#### [What the task asks]
Every record below must come back exactly as given.
---------- Supplied material ----------
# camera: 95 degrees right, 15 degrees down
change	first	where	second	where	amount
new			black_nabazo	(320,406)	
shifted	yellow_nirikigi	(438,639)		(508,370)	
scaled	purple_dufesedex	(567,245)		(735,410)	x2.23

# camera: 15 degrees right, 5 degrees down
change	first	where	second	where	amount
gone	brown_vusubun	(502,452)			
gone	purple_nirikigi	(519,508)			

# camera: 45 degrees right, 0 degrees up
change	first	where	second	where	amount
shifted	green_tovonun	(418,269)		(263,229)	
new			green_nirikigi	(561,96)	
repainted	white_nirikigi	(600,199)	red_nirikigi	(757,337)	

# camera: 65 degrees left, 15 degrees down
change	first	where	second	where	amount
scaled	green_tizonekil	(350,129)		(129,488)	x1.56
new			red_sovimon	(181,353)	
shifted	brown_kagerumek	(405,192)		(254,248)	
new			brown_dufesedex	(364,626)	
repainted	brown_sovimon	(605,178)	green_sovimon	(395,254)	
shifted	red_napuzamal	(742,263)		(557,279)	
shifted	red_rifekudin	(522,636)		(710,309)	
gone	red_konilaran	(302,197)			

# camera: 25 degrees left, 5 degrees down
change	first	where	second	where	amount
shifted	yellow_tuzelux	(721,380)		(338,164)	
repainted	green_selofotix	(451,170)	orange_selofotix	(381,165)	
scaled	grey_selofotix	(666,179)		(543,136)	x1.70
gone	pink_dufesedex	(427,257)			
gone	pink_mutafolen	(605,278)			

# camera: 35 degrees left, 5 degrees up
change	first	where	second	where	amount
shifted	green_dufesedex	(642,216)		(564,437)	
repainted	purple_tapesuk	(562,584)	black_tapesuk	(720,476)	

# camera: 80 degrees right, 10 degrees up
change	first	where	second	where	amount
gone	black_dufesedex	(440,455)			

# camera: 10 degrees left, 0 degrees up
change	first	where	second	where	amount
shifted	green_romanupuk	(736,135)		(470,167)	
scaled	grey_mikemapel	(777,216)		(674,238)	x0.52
----------
#### [Answer for the task]
# camera: 95 degrees right, 15 degrees down
change	first	where	second	where	amount
new			black_nabazo	(320,406)	
shifted	yellow_nirikigi	(438,639)		(508,370)	
scaled	purple_dufesedex	(567,245)		(735,410)	x2.23

# camera: 15 degrees right, 5 degrees down
change	first	where	second	where	amount
gone	brown_vusubun	(502,452)			
gone	purple_nirikigi	(519,508)			

# camera: 45 degrees right, 0 degrees up
change	first	where	second	where	amount
shifted	green_tovonun	(418,269)		(263,229)	
new			green_nirikigi	(561,96)	
repainted	white_nirikigi	(600,199)	red_nirikigi	(757,337)	

# camera: 65 degrees left, 15 degrees down
change	first	where	second	where	amount
scaled	green_tizonekil	(350,129)		(129,488)	x1.56
new			red_sovimon	(181,353)	
shifted	brown_kagerumek	(405,192)		(254,248)	
new			brown_dufesedex	(364,626)	
repainted	brown_sovimon	(605,178)	green_sovimon	(395,254)	
shifted	red_napuzamal	(742,263)		(557,279)	
shifted	red_rifekudin	(522,636)		(710,309)	
gone	red_konilaran	(302,197)			

# camera: 25 degrees left, 5 degrees down
change	first	where	second	where	amount
shifted	yellow_tuzelux	(721,380)		(338,164)	
repainted	green_selofotix	(451,170)	orange_selofotix	(381,165)	
scaled	grey_selofotix	(666,179)		(543,136)	x1.70
gone	pink_dufesedex	(427,257)			
gone	pink_mutafolen	(605,278)			

# camera: 35 degrees left, 5 degrees up
change	first	where	second	where	amount
shifted	green_dufesedex	(642,216)		(564,437)	
repainted	purple_tapesuk	(562,584)	black_tapesuk	(720,476)	

# camera: 80 degrees right, 10 degrees up
change	first	where	second	where	amount
gone	black_dufesedex	(440,455)			

# camera: 10 degrees left, 0 degrees up
change	first	where	second	where	amount
shifted	green_romanupuk	(736,135)		(470,167)	
scaled	grey_mikemapel	(777,216)		(674,238)	x0.52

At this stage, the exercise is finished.